Only the lines from the top of the data through the one with "purple brick N1:N2" are to be written out, each exactly as it stands.
══ Exercise input ══
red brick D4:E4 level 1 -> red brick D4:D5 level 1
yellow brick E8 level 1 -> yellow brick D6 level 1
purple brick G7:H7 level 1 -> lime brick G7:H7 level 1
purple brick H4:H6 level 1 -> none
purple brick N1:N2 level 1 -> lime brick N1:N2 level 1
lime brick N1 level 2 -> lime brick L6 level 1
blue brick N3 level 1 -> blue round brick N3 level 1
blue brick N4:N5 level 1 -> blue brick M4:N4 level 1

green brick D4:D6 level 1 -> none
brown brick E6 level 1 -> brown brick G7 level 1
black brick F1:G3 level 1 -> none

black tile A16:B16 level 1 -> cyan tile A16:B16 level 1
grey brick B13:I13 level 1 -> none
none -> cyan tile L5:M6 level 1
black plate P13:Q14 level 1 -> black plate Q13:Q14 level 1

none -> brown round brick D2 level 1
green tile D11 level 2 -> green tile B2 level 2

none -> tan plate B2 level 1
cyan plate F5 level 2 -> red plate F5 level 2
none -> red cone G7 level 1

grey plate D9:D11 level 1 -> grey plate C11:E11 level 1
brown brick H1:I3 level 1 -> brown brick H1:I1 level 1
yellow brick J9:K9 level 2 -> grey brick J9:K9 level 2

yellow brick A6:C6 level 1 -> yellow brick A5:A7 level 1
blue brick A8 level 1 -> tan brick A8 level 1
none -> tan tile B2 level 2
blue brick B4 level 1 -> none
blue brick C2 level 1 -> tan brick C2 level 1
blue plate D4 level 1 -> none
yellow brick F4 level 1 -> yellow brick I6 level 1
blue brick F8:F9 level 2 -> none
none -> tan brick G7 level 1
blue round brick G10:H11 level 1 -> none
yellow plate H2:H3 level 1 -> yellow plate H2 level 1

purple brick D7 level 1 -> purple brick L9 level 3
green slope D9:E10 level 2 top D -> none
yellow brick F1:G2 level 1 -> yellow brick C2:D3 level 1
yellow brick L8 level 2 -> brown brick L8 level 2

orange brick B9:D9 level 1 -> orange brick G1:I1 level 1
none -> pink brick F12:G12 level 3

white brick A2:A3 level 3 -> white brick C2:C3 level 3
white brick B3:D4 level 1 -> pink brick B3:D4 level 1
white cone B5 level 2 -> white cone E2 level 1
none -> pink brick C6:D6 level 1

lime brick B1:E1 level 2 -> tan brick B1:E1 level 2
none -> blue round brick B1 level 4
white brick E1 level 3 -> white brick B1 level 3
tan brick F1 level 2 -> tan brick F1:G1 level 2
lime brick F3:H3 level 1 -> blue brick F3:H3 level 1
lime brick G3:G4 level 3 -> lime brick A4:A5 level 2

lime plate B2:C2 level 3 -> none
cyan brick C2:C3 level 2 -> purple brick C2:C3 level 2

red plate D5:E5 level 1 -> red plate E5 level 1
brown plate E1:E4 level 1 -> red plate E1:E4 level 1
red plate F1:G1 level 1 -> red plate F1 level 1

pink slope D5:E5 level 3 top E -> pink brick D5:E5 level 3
═══
== Reply to the exercise ==
red brick D4:E4 level 1 -> red brick D4:D5 level 1
yellow brick E8 level 1 -> yellow brick D6 level 1
purple brick G7:H7 level 1 -> lime brick G7:H7 level 1
purple brick H4:H6 level 1 -> none
purple brick N1:N2 level 1 -> lime brick N1:N2 level 1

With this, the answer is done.